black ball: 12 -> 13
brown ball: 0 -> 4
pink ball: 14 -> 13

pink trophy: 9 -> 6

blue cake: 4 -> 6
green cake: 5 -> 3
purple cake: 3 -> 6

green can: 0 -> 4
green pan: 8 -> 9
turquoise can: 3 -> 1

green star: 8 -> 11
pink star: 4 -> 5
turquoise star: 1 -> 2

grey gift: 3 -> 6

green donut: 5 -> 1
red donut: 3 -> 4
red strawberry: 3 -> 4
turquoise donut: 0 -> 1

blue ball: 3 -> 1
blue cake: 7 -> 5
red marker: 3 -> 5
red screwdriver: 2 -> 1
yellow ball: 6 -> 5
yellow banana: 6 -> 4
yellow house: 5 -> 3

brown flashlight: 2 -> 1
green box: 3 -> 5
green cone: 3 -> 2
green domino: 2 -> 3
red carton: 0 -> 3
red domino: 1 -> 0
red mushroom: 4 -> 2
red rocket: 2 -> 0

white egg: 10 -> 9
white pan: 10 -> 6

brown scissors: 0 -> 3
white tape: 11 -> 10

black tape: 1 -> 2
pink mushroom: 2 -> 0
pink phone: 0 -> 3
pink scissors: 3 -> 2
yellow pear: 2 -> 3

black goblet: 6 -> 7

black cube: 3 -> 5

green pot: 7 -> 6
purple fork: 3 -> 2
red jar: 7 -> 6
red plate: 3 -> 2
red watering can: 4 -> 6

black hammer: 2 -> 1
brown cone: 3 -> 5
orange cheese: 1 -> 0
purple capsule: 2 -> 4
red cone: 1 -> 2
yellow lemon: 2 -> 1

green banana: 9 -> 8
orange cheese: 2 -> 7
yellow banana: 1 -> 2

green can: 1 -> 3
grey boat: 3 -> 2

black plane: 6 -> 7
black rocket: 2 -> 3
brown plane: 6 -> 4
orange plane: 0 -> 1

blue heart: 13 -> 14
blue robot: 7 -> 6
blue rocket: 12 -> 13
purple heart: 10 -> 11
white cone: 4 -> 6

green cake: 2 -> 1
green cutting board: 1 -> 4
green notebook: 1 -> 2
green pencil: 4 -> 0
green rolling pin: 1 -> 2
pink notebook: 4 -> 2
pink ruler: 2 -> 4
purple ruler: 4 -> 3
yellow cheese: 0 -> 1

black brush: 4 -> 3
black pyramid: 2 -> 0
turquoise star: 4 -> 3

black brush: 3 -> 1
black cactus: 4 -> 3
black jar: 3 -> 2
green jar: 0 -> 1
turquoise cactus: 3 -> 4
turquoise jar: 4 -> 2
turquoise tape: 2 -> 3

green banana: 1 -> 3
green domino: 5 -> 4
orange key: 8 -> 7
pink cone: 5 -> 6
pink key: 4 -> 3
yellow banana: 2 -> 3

_____

Retype the portion of the data above that starts on the line with "turquoise star: 1 -> 2" and finishes on the line with "red plate: 3 -> 2", including both of those lines.

turquoise star: 1 -> 2

grey gift: 3 -> 6

green donut: 5 -> 1
red donut: 3 -> 4
red strawberry: 3 -> 4
turquoise donut: 0 -> 1

blue ball: 3 -> 1
blue cake: 7 -> 5
red marker: 3 -> 5
red screwdriver: 2 -> 1
yellow ball: 6 -> 5
yellow banana: 6 -> 4
yellow house: 5 -> 3

brown flashlight: 2 -> 1
green box: 3 -> 5
green cone: 3 -> 2
green domino: 2 -> 3
red carton: 0 -> 3
red domino: 1 -> 0
red mushroom: 4 -> 2
red rocket: 2 -> 0

white egg: 10 -> 9
white pan: 10 -> 6

brown scissors: 0 -> 3
white tape: 11 -> 10

black tape: 1 -> 2
pink mushroom: 2 -> 0
pink phone: 0 -> 3
pink scissors: 3 -> 2
yellow pear: 2 -> 3

black goblet: 6 -> 7

black cube: 3 -> 5

green pot: 7 -> 6
purple fork: 3 -> 2
red jar: 7 -> 6
red plate: 3 -> 2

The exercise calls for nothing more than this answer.